What you are asked to do
When you restate the records, do so word for word and omit any picture they contain.
----------
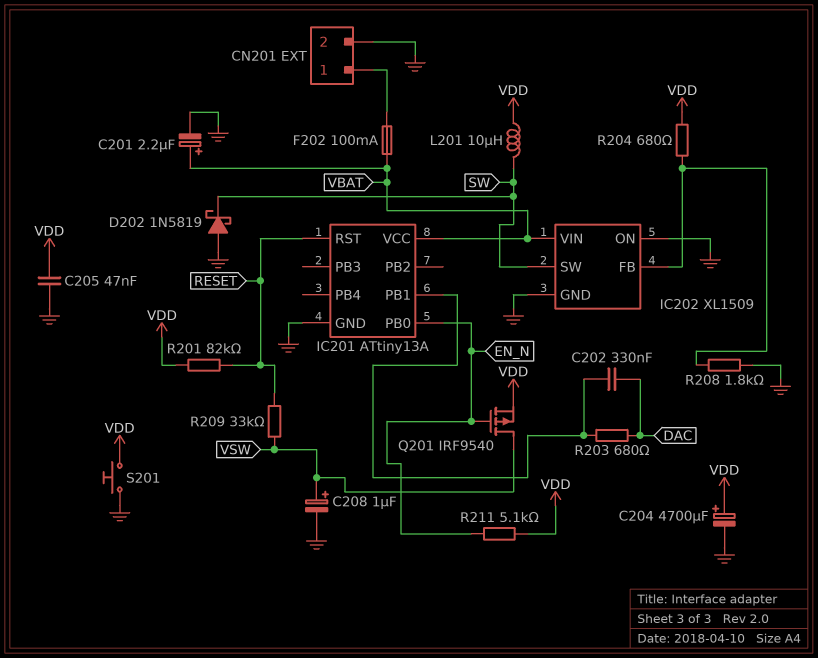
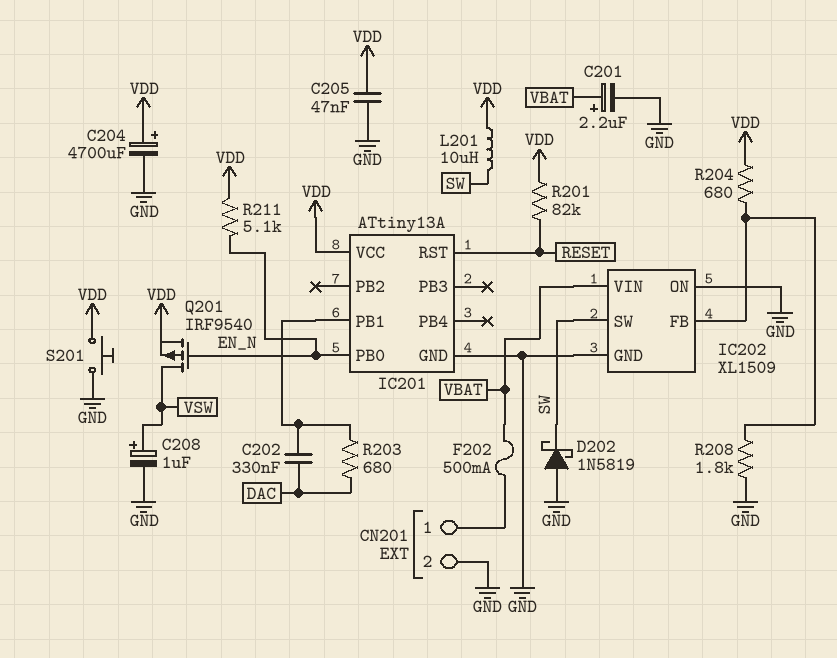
F202: 100mA (CN201/1, VBAT) -> 500mA (CN201/1, VBAT)
IC201 pin VCC: VBAT -> VDD
R209: 33k (RESET, VSW) -> none

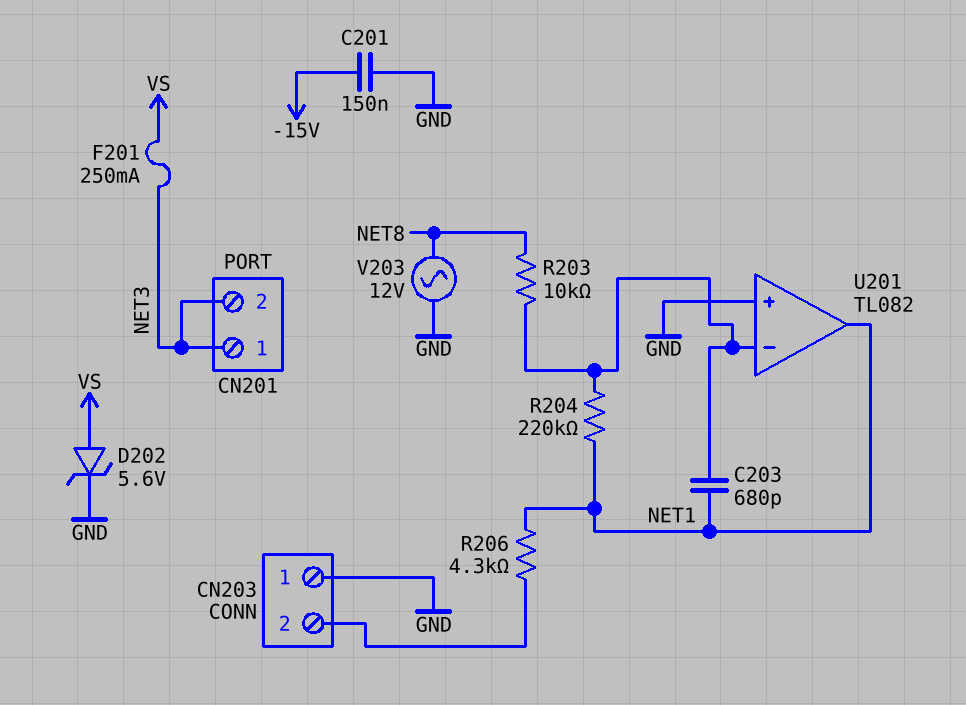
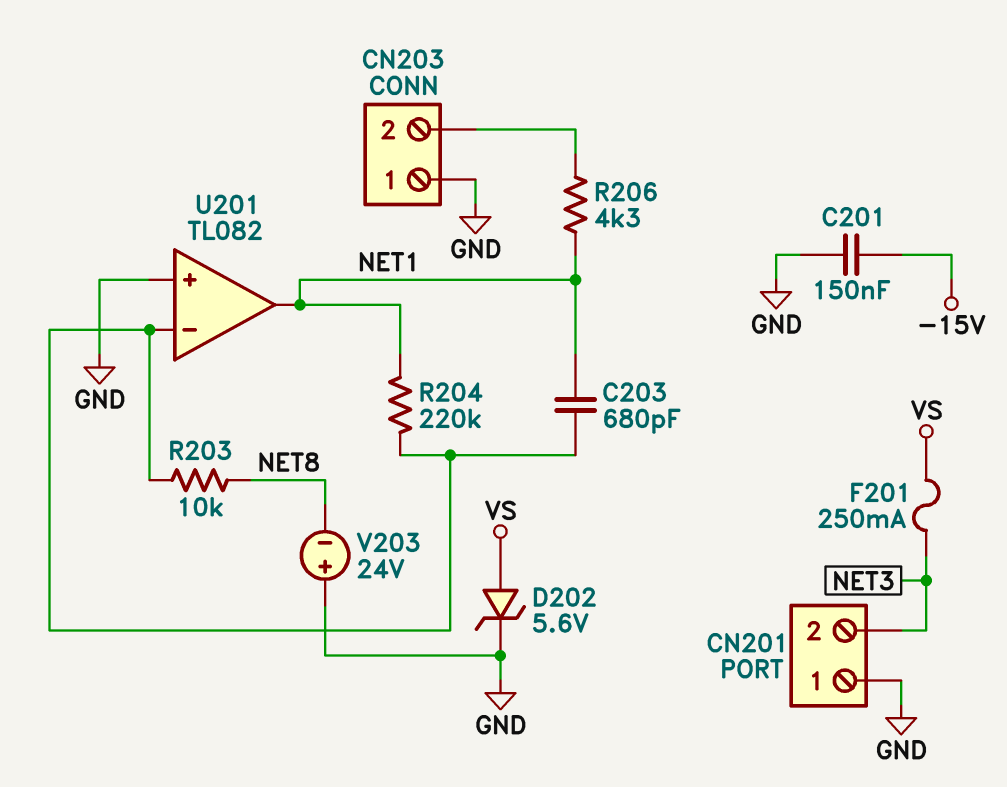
CN201 pin 1: NET3 -> GND
V203: AC 12V (GND, NET8) -> 24V (plus GND, minus NET8)

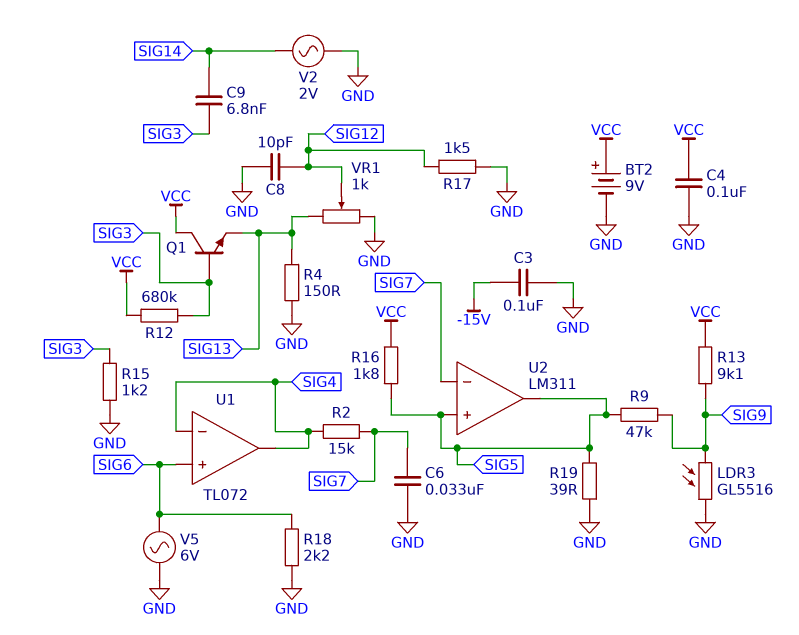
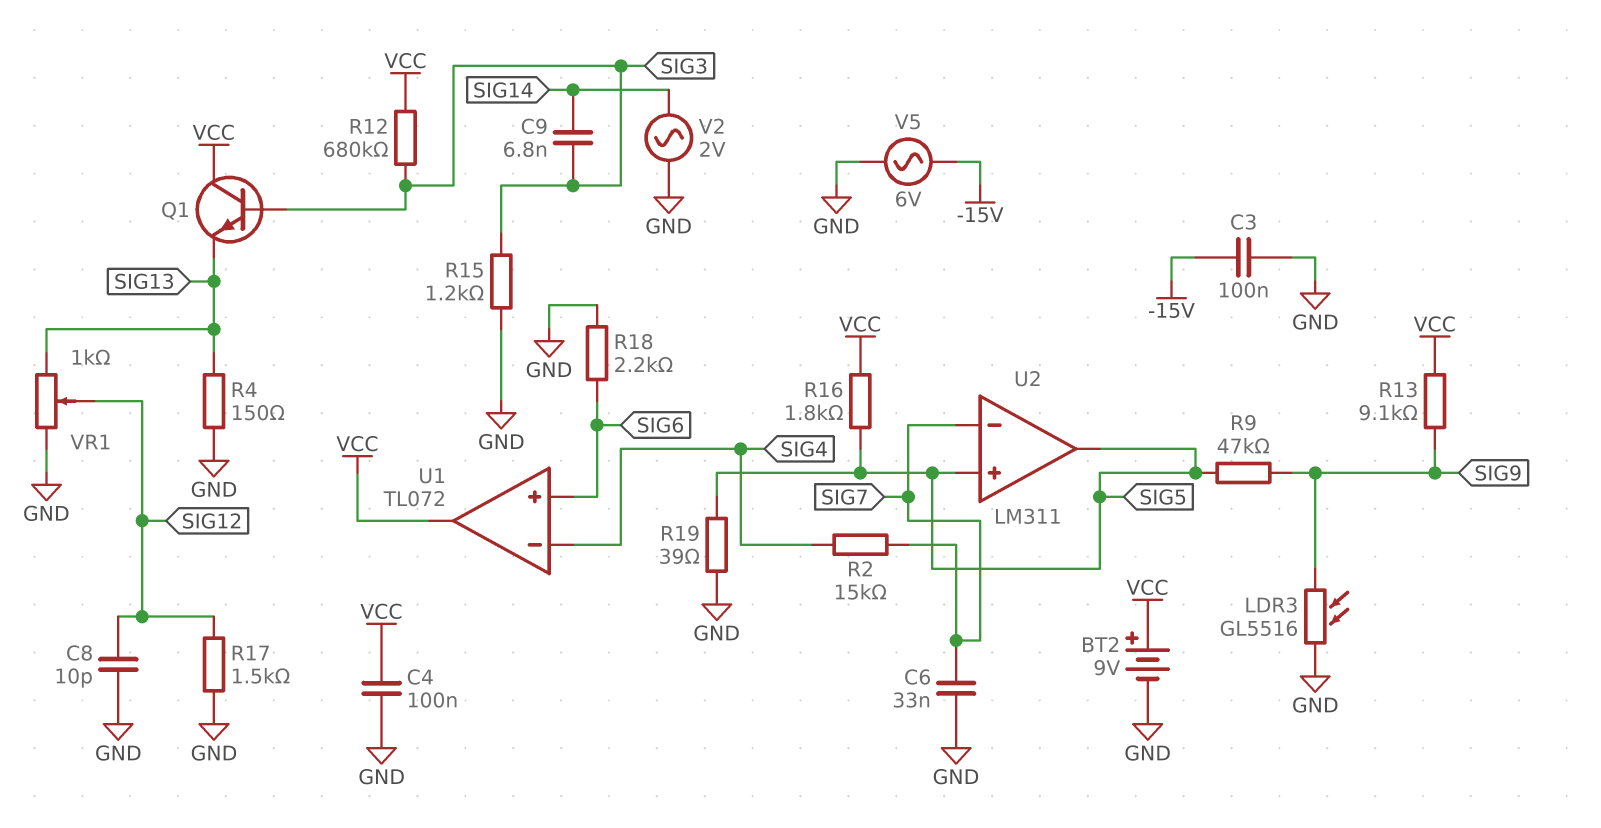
U1 pin out: SIG4 -> VCC
V5: AC 6V (GND, SIG6) -> AC 6V (-15V, GND)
----------
Task response
F202: 100mA (CN201/1, VBAT) -> 500mA (CN201/1, VBAT)
IC201 pin VCC: VBAT -> VDD
R209: 33k (RESET, VSW) -> none

CN201 pin 1: NET3 -> GND
V203: AC 12V (GND, NET8) -> 24V (plus GND, minus NET8)

U1 pin out: SIG4 -> VCC
V5: AC 6V (GND, SIG6) -> AC 6V (-15V, GND)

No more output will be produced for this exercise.